**Task requirements**
Within the data below, copy each line where the string "pear" is found.
____ Data to use
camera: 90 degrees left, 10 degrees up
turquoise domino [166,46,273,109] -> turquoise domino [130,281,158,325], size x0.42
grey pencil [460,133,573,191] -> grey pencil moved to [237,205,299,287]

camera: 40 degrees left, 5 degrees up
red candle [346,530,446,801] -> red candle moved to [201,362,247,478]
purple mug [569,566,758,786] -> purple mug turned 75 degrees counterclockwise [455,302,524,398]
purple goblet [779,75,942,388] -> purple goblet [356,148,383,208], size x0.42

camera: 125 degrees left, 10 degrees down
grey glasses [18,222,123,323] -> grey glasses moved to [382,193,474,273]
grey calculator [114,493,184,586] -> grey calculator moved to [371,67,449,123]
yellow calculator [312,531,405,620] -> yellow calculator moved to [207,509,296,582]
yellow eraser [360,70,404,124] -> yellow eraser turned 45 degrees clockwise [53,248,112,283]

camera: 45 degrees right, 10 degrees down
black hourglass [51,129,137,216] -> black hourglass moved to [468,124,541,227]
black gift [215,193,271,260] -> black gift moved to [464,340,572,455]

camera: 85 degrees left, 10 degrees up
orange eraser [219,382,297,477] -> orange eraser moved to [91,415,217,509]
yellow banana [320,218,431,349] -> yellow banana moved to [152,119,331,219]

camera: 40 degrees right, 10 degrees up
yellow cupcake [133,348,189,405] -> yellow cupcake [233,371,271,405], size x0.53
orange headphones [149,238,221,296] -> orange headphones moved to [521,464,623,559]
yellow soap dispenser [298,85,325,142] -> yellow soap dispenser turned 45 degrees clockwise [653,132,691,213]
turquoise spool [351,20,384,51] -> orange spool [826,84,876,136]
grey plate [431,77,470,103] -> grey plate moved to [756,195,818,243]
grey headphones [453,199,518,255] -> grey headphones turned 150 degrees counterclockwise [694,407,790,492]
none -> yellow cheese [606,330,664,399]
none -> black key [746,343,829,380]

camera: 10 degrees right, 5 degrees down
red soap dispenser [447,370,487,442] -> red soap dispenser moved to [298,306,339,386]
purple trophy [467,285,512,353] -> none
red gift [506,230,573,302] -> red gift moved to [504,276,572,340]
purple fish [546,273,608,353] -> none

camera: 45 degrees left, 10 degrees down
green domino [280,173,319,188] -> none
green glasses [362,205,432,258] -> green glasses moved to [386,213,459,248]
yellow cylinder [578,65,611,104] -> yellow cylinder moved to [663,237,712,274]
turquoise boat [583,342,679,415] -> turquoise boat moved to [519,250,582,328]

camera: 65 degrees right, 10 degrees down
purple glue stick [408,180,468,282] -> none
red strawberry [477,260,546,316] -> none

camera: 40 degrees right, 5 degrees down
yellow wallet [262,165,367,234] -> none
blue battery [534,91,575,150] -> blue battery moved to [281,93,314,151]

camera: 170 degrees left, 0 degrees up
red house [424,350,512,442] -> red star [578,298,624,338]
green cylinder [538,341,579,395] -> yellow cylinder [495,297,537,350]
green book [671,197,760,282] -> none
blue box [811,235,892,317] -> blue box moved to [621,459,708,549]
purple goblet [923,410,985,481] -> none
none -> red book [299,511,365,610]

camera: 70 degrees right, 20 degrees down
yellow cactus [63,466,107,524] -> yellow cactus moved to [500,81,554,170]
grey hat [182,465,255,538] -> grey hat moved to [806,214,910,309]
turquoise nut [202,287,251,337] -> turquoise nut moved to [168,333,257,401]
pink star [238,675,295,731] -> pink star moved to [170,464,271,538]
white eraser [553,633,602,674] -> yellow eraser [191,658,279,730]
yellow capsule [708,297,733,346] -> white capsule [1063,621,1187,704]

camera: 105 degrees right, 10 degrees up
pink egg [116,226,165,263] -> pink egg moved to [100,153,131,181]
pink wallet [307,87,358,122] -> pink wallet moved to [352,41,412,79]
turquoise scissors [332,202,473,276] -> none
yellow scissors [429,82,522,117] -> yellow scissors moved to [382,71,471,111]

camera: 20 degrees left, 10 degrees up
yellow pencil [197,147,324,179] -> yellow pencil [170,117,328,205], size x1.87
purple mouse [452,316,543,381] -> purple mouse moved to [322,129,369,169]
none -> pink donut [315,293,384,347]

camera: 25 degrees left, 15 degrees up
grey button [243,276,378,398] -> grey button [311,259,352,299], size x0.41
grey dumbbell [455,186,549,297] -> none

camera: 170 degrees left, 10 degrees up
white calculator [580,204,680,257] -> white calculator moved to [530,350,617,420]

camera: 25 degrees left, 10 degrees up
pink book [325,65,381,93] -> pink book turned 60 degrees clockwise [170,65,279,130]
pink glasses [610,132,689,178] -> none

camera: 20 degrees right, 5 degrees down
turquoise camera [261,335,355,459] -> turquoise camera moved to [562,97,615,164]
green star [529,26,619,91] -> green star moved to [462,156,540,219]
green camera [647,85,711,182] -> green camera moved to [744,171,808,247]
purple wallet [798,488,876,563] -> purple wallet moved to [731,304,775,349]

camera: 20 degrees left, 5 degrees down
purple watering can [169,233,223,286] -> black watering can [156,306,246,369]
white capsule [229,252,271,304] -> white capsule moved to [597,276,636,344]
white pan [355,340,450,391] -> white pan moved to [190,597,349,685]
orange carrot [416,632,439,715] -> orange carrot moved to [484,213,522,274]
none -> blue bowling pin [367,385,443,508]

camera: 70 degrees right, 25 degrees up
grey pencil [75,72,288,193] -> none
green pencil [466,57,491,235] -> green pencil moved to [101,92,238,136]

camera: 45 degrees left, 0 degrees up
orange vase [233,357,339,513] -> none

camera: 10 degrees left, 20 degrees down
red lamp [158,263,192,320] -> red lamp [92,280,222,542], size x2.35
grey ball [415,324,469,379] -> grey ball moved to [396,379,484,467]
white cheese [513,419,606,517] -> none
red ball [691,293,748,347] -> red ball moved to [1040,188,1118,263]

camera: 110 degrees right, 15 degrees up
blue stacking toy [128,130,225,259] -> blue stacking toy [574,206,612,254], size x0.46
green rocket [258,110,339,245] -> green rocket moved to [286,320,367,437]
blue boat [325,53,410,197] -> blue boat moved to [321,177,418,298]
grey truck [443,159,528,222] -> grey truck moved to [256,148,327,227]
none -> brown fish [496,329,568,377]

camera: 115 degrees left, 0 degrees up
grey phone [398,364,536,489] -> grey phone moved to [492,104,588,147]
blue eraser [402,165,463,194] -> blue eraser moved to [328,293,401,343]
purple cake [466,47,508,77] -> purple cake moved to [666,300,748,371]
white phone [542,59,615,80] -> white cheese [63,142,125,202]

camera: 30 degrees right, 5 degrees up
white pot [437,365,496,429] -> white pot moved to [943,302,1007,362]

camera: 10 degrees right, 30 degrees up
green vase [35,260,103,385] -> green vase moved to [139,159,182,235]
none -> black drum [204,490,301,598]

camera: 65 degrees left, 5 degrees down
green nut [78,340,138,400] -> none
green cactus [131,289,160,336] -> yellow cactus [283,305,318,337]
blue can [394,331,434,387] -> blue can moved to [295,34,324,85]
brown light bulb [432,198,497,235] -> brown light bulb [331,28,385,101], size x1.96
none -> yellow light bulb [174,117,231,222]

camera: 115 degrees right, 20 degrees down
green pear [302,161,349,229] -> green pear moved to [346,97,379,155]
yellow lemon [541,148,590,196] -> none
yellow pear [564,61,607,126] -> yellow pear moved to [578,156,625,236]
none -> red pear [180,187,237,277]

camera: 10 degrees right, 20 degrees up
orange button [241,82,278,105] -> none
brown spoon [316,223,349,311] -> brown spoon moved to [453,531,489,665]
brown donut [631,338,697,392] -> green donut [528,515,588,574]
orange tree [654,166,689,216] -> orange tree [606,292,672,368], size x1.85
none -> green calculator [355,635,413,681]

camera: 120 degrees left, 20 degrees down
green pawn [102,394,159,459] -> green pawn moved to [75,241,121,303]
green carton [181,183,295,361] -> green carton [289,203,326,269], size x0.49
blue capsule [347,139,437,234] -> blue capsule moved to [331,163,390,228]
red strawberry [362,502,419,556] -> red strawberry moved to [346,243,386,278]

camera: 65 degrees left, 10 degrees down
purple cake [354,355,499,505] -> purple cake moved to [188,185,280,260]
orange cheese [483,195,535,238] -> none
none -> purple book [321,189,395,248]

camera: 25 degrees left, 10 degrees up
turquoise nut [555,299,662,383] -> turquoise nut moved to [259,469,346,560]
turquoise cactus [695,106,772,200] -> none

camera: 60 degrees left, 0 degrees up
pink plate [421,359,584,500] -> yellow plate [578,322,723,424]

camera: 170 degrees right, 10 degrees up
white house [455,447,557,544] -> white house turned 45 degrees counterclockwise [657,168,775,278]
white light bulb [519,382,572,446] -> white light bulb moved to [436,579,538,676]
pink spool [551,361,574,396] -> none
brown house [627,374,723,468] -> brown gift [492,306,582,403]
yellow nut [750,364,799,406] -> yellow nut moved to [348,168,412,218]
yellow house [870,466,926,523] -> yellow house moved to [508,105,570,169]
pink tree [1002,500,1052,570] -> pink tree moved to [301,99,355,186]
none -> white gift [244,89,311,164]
________
**Response area**
green pear [302,161,349,229] -> green pear moved to [346,97,379,155]
yellow pear [564,61,607,126] -> yellow pear moved to [578,156,625,236]
none -> red pear [180,187,237,277]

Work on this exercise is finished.